━━━━━ Excerpted data

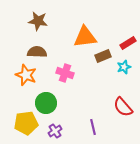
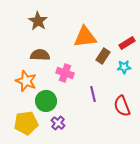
brown star: rotated 24 degrees clockwise
red rectangle: moved 1 px left
brown semicircle: moved 3 px right, 3 px down
brown rectangle: rotated 35 degrees counterclockwise
cyan star: rotated 16 degrees clockwise
orange star: moved 6 px down
green circle: moved 2 px up
red semicircle: moved 1 px left, 1 px up; rotated 20 degrees clockwise
purple line: moved 33 px up
purple cross: moved 3 px right, 8 px up; rotated 16 degrees counterclockwise
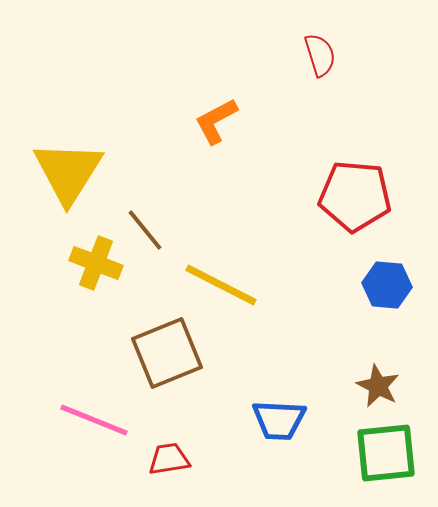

━━━━━━━━━━

What to do >> Wherever the string "rotated" is found in the entries, copy the line it sits in.

Expected output >>
brown star: rotated 24 degrees clockwise
brown rectangle: rotated 35 degrees counterclockwise
cyan star: rotated 16 degrees clockwise
red semicircle: moved 1 px left, 1 px up; rotated 20 degrees clockwise
purple cross: moved 3 px right, 8 px up; rotated 16 degrees counterclockwise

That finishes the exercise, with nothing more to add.